AVAILABLE DATA:
────────────────

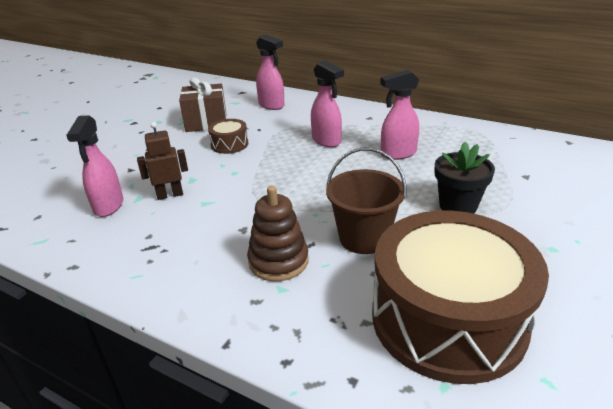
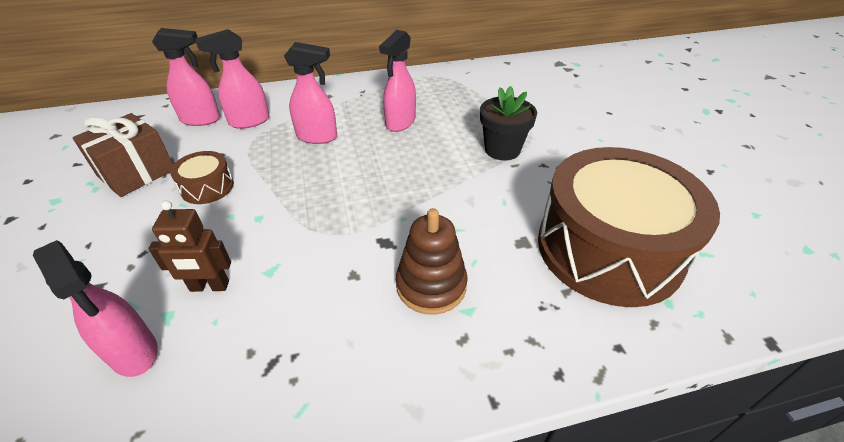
camera: 45 degrees left, 10 degrees up
(170, 195) = (209, 286): brown robot -> brown robot turned 120 degrees counterclockwise
(297, 116) = (249, 121): none -> pink spray bottle
(364, 238) = (472, 217): brown bucket -> none

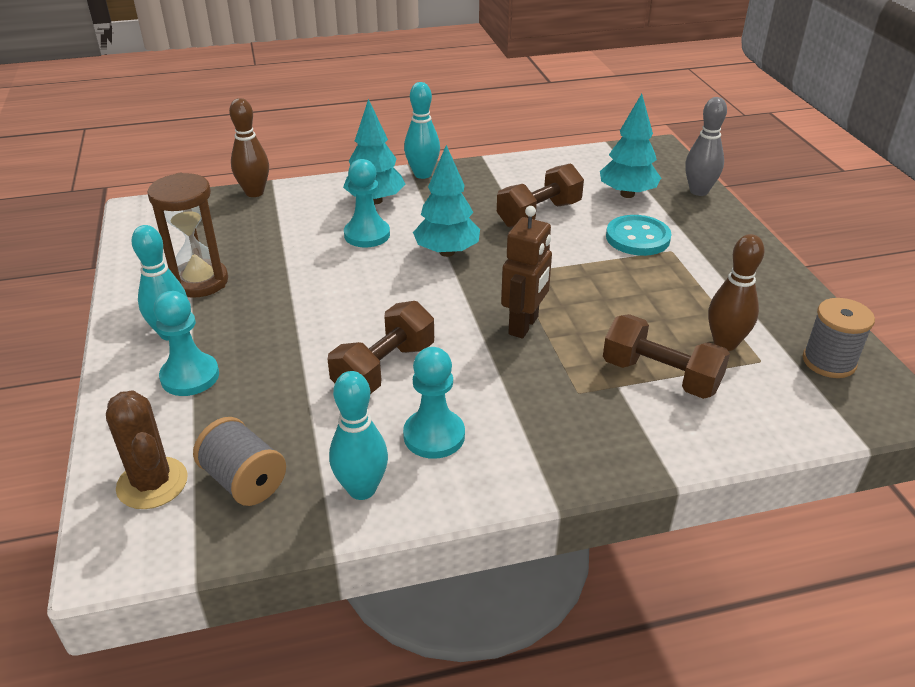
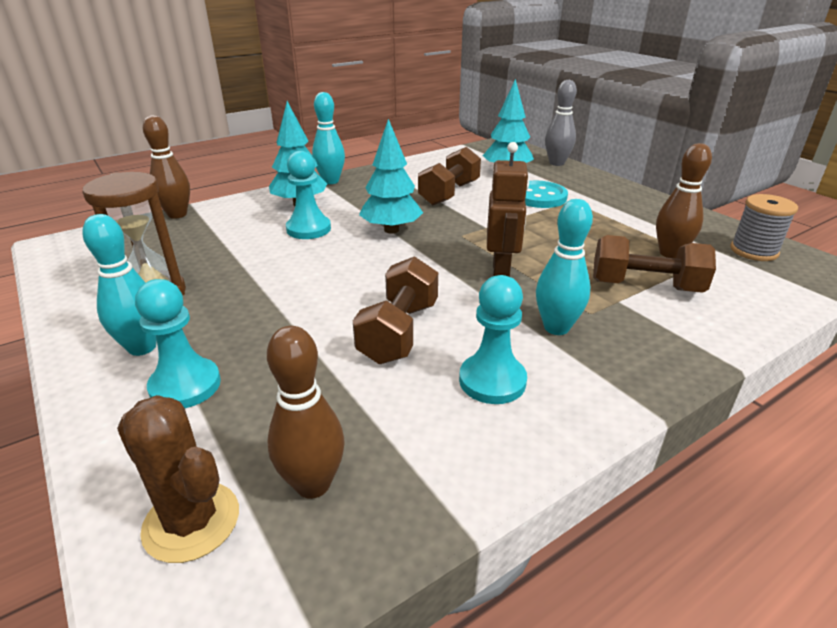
camera: 20 degrees left, 5 degrees down
(244, 481) = (313, 484): grey spool -> brown bowling pin
(362, 489) = (456, 454): turquoise bowling pin -> turquoise bowling pin (556, 328)

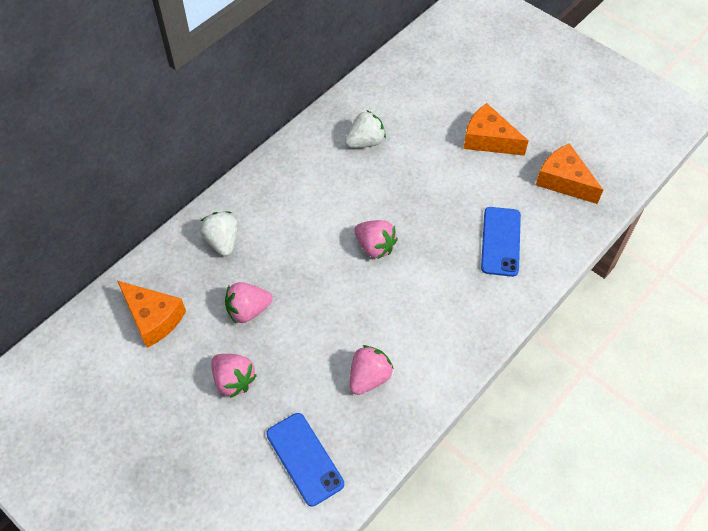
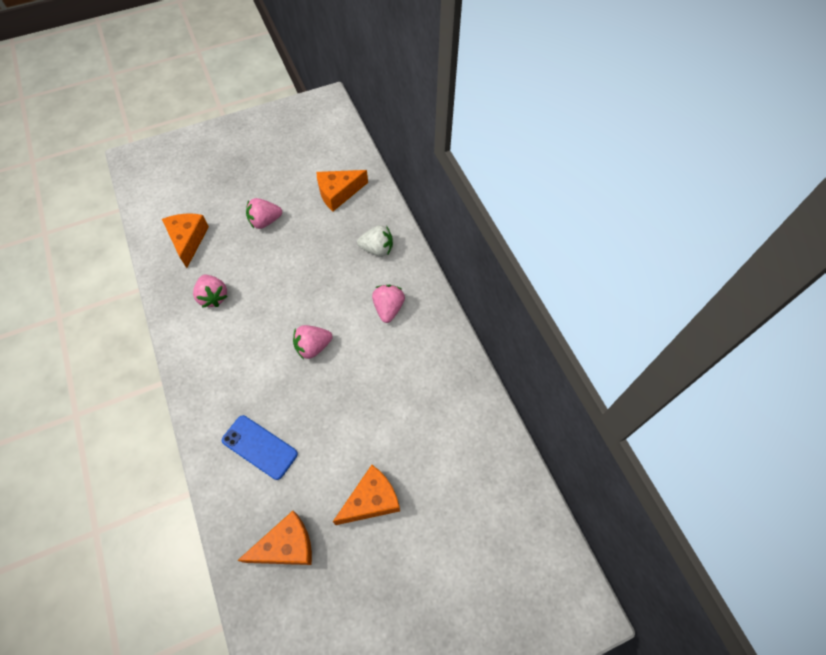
camera: 115 degrees right, 5 degrees up
(248, 310) = (311, 245): pink strawberry -> pink strawberry (388, 308)
(304, 459) = (188, 240): blue phone -> orange cheese
(365, 142) = (423, 387): white strawberry -> none

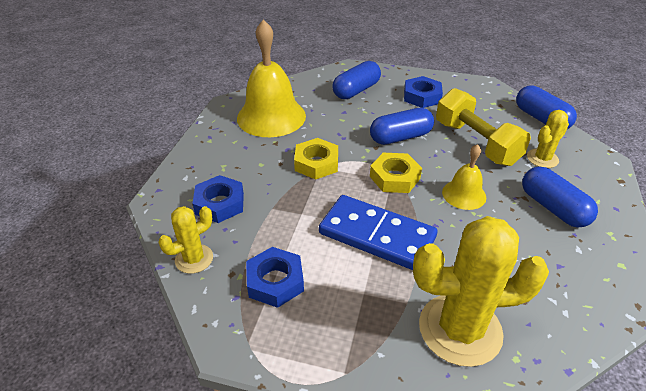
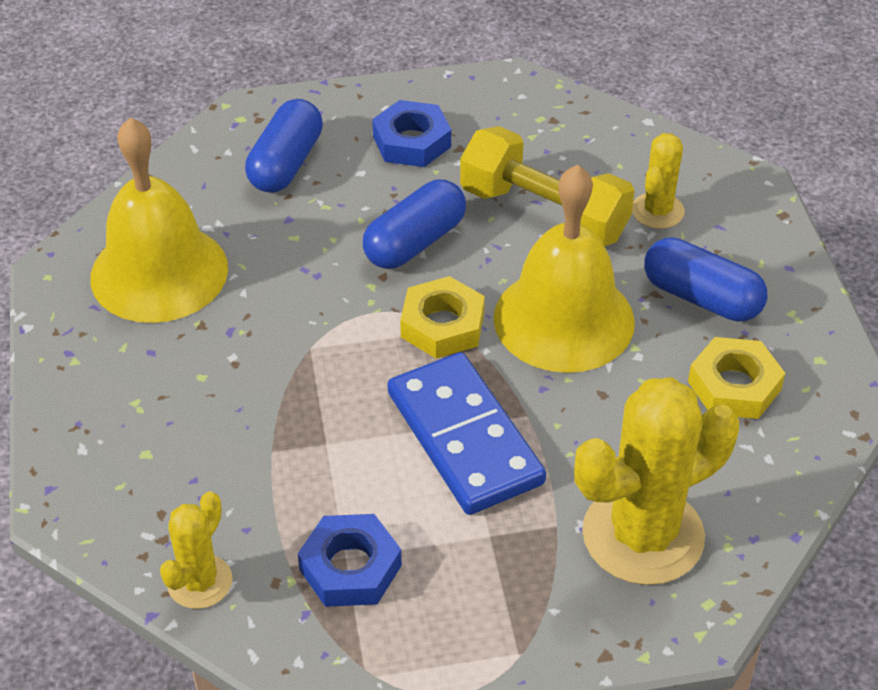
camera: 25 degrees left, 5 degrees up
(220, 203) = (178, 475): blue nut -> none
(316, 163) = (298, 342): yellow nut -> yellow nut (734, 386)
(377, 235) = (464, 438): blue domino -> blue domino turned 60 degrees clockwise
(464, 194) = (564, 319): yellow bell -> yellow bell, size x1.91
(541, 119) = (629, 129): blue capsule -> none

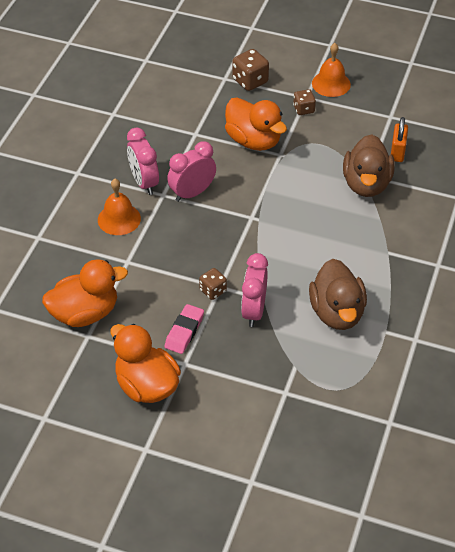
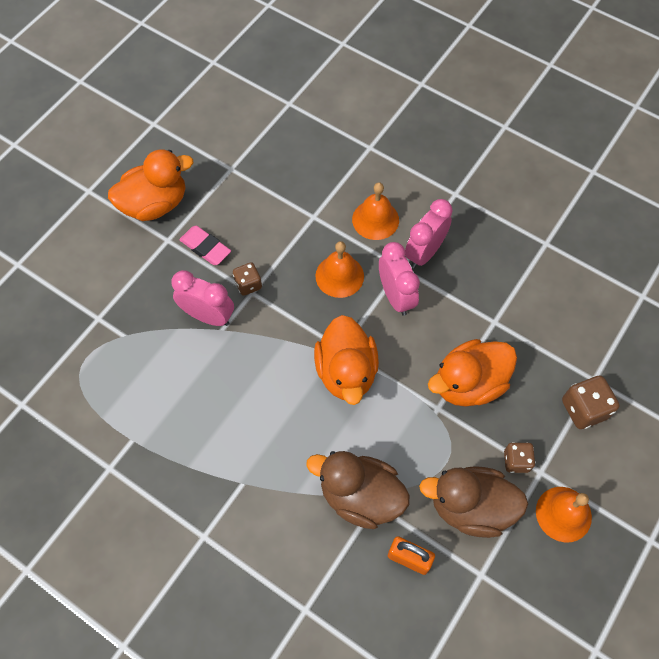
camera: 105 degrees right, 15 degrees up
(85, 313) = (258, 170): orange duck -> orange duck (346, 372)
(144, 182) = (424, 253): pink clock -> pink clock turned 45 degrees counterclockwise
(184, 231) = (339, 276): none -> orange bell
(337, 312) = (175, 397): brown duck -> brown duck (470, 507)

────────────────

For every line above in which the string "orange" appears, add one; please give the final count and nothing else.

3